Start of ROWS

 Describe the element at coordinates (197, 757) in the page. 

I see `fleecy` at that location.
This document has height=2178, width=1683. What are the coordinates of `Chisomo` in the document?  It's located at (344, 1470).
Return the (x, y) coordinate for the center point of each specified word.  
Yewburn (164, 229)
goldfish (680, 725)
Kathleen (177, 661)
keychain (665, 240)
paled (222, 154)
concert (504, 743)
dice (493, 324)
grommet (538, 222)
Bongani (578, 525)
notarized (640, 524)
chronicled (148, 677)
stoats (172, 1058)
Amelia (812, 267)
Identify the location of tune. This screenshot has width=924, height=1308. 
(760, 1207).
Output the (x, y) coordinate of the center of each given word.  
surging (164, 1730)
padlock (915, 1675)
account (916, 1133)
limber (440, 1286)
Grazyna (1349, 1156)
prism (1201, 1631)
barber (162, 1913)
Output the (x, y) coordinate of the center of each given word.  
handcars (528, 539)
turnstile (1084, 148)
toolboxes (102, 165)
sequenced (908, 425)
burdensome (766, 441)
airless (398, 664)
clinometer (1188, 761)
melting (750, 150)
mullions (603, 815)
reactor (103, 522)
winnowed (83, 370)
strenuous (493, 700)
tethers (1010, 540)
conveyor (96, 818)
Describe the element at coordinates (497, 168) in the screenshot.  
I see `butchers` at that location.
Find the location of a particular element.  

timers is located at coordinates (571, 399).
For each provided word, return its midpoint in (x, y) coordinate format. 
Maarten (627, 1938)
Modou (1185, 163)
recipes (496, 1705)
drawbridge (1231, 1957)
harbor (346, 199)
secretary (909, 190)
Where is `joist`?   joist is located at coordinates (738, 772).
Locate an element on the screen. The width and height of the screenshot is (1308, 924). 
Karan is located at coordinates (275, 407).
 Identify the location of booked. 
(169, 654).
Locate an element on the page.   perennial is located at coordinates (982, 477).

End of ROWS

Reproduce all of the records above word for word, line by line, with nothing changed.

 Describe the element at coordinates (197, 757) in the page. 

I see `fleecy` at that location.
This document has height=2178, width=1683. What are the coordinates of `Chisomo` in the document?  It's located at (344, 1470).
Return the (x, y) coordinate for the center point of each specified word.  
Yewburn (164, 229)
goldfish (680, 725)
Kathleen (177, 661)
keychain (665, 240)
paled (222, 154)
concert (504, 743)
dice (493, 324)
grommet (538, 222)
Bongani (578, 525)
notarized (640, 524)
chronicled (148, 677)
stoats (172, 1058)
Amelia (812, 267)
Identify the location of tune. This screenshot has width=924, height=1308. 
(760, 1207).
Output the (x, y) coordinate of the center of each given word.  
surging (164, 1730)
padlock (915, 1675)
account (916, 1133)
limber (440, 1286)
Grazyna (1349, 1156)
prism (1201, 1631)
barber (162, 1913)
Output the (x, y) coordinate of the center of each given word.  
handcars (528, 539)
turnstile (1084, 148)
toolboxes (102, 165)
sequenced (908, 425)
burdensome (766, 441)
airless (398, 664)
clinometer (1188, 761)
melting (750, 150)
mullions (603, 815)
reactor (103, 522)
winnowed (83, 370)
strenuous (493, 700)
tethers (1010, 540)
conveyor (96, 818)
Describe the element at coordinates (497, 168) in the screenshot.  
I see `butchers` at that location.
Find the location of a particular element.  

timers is located at coordinates (571, 399).
For each provided word, return its midpoint in (x, y) coordinate format. 
Maarten (627, 1938)
Modou (1185, 163)
recipes (496, 1705)
drawbridge (1231, 1957)
harbor (346, 199)
secretary (909, 190)
Where is `joist`?   joist is located at coordinates (738, 772).
Locate an element on the screen. The width and height of the screenshot is (1308, 924). 
Karan is located at coordinates (275, 407).
 Identify the location of booked. 
(169, 654).
Locate an element on the page.   perennial is located at coordinates (982, 477).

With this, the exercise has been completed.